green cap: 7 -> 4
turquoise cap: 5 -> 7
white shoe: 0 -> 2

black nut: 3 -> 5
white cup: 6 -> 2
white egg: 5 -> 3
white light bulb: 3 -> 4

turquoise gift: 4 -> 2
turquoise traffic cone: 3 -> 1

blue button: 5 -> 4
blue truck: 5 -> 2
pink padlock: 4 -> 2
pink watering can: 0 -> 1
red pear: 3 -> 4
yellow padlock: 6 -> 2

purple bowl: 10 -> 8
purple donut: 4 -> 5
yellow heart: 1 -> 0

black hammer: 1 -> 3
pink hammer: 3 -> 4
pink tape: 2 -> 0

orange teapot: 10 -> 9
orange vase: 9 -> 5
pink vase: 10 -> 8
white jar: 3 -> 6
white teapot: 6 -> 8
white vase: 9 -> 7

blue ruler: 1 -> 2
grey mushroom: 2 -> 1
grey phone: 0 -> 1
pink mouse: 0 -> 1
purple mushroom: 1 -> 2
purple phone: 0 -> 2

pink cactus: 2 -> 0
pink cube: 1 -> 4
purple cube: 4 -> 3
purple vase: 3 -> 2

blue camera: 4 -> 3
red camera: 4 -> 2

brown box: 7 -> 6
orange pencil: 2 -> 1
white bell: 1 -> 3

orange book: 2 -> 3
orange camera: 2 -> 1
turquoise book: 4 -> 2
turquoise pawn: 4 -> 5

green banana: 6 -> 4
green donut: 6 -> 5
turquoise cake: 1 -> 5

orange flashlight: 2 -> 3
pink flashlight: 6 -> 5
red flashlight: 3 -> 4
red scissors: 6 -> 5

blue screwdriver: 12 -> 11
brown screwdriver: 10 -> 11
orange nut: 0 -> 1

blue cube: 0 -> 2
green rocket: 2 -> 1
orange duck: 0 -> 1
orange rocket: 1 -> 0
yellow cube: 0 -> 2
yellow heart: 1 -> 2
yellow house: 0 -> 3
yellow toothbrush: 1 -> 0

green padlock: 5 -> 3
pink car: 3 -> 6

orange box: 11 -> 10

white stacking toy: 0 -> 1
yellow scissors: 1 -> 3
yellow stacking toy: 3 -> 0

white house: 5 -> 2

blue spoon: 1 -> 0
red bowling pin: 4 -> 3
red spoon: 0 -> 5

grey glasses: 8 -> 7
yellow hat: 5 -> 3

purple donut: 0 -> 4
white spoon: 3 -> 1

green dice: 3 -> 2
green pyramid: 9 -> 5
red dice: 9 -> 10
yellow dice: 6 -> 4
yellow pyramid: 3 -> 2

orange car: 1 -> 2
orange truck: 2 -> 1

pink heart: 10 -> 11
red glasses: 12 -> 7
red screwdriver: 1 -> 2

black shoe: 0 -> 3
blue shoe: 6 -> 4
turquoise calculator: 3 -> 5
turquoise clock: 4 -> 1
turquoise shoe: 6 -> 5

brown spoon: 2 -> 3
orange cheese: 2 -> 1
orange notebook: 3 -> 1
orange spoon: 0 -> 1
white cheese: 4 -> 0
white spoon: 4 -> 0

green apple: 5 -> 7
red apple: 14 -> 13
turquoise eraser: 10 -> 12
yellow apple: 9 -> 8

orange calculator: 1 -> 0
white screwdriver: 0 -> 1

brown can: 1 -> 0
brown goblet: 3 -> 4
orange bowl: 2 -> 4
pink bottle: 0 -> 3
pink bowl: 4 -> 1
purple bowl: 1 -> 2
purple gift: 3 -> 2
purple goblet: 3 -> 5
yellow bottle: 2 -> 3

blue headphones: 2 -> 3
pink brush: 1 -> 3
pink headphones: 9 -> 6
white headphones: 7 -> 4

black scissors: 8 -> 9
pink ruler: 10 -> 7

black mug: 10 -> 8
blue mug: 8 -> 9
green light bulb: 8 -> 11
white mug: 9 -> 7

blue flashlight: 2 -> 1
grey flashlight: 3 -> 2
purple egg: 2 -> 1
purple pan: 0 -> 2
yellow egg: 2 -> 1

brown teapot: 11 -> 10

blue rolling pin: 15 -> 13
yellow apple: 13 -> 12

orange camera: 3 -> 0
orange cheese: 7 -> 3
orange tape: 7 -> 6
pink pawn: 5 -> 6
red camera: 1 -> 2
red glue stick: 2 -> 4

* * * * * * * * *

Every line of the data should be copied exactly.

-- Output --
green cap: 7 -> 4
turquoise cap: 5 -> 7
white shoe: 0 -> 2

black nut: 3 -> 5
white cup: 6 -> 2
white egg: 5 -> 3
white light bulb: 3 -> 4

turquoise gift: 4 -> 2
turquoise traffic cone: 3 -> 1

blue button: 5 -> 4
blue truck: 5 -> 2
pink padlock: 4 -> 2
pink watering can: 0 -> 1
red pear: 3 -> 4
yellow padlock: 6 -> 2

purple bowl: 10 -> 8
purple donut: 4 -> 5
yellow heart: 1 -> 0

black hammer: 1 -> 3
pink hammer: 3 -> 4
pink tape: 2 -> 0

orange teapot: 10 -> 9
orange vase: 9 -> 5
pink vase: 10 -> 8
white jar: 3 -> 6
white teapot: 6 -> 8
white vase: 9 -> 7

blue ruler: 1 -> 2
grey mushroom: 2 -> 1
grey phone: 0 -> 1
pink mouse: 0 -> 1
purple mushroom: 1 -> 2
purple phone: 0 -> 2

pink cactus: 2 -> 0
pink cube: 1 -> 4
purple cube: 4 -> 3
purple vase: 3 -> 2

blue camera: 4 -> 3
red camera: 4 -> 2

brown box: 7 -> 6
orange pencil: 2 -> 1
white bell: 1 -> 3

orange book: 2 -> 3
orange camera: 2 -> 1
turquoise book: 4 -> 2
turquoise pawn: 4 -> 5

green banana: 6 -> 4
green donut: 6 -> 5
turquoise cake: 1 -> 5

orange flashlight: 2 -> 3
pink flashlight: 6 -> 5
red flashlight: 3 -> 4
red scissors: 6 -> 5

blue screwdriver: 12 -> 11
brown screwdriver: 10 -> 11
orange nut: 0 -> 1

blue cube: 0 -> 2
green rocket: 2 -> 1
orange duck: 0 -> 1
orange rocket: 1 -> 0
yellow cube: 0 -> 2
yellow heart: 1 -> 2
yellow house: 0 -> 3
yellow toothbrush: 1 -> 0

green padlock: 5 -> 3
pink car: 3 -> 6

orange box: 11 -> 10

white stacking toy: 0 -> 1
yellow scissors: 1 -> 3
yellow stacking toy: 3 -> 0

white house: 5 -> 2

blue spoon: 1 -> 0
red bowling pin: 4 -> 3
red spoon: 0 -> 5

grey glasses: 8 -> 7
yellow hat: 5 -> 3

purple donut: 0 -> 4
white spoon: 3 -> 1

green dice: 3 -> 2
green pyramid: 9 -> 5
red dice: 9 -> 10
yellow dice: 6 -> 4
yellow pyramid: 3 -> 2

orange car: 1 -> 2
orange truck: 2 -> 1

pink heart: 10 -> 11
red glasses: 12 -> 7
red screwdriver: 1 -> 2

black shoe: 0 -> 3
blue shoe: 6 -> 4
turquoise calculator: 3 -> 5
turquoise clock: 4 -> 1
turquoise shoe: 6 -> 5

brown spoon: 2 -> 3
orange cheese: 2 -> 1
orange notebook: 3 -> 1
orange spoon: 0 -> 1
white cheese: 4 -> 0
white spoon: 4 -> 0

green apple: 5 -> 7
red apple: 14 -> 13
turquoise eraser: 10 -> 12
yellow apple: 9 -> 8

orange calculator: 1 -> 0
white screwdriver: 0 -> 1

brown can: 1 -> 0
brown goblet: 3 -> 4
orange bowl: 2 -> 4
pink bottle: 0 -> 3
pink bowl: 4 -> 1
purple bowl: 1 -> 2
purple gift: 3 -> 2
purple goblet: 3 -> 5
yellow bottle: 2 -> 3

blue headphones: 2 -> 3
pink brush: 1 -> 3
pink headphones: 9 -> 6
white headphones: 7 -> 4

black scissors: 8 -> 9
pink ruler: 10 -> 7

black mug: 10 -> 8
blue mug: 8 -> 9
green light bulb: 8 -> 11
white mug: 9 -> 7

blue flashlight: 2 -> 1
grey flashlight: 3 -> 2
purple egg: 2 -> 1
purple pan: 0 -> 2
yellow egg: 2 -> 1

brown teapot: 11 -> 10

blue rolling pin: 15 -> 13
yellow apple: 13 -> 12

orange camera: 3 -> 0
orange cheese: 7 -> 3
orange tape: 7 -> 6
pink pawn: 5 -> 6
red camera: 1 -> 2
red glue stick: 2 -> 4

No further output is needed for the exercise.